### WHAT YOU SHOULD DO
Write the records out again exactly, but without pictures.

### LISTED ENTRIES
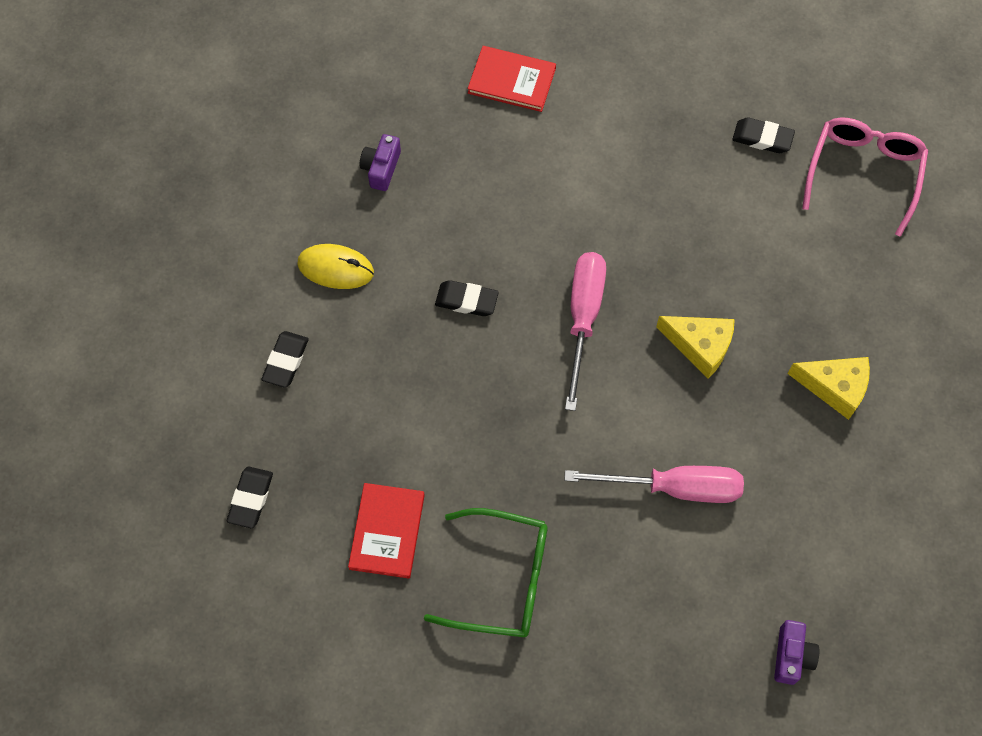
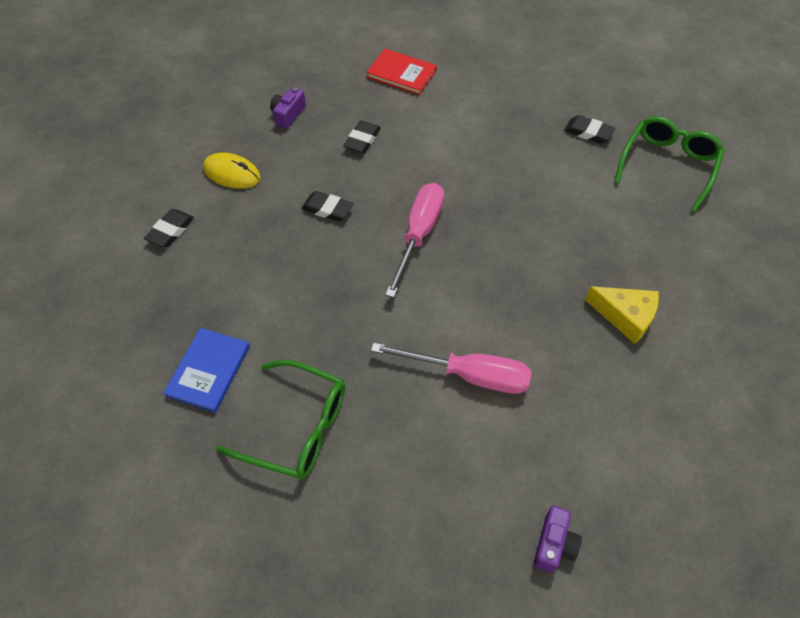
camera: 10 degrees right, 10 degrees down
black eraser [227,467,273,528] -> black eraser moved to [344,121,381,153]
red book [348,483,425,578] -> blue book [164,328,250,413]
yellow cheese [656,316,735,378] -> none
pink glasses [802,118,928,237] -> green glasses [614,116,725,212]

### RESULT OF THIS EXERCISE
camera: 10 degrees right, 10 degrees down
black eraser [227,467,273,528] -> black eraser moved to [344,121,381,153]
red book [348,483,425,578] -> blue book [164,328,250,413]
yellow cheese [656,316,735,378] -> none
pink glasses [802,118,928,237] -> green glasses [614,116,725,212]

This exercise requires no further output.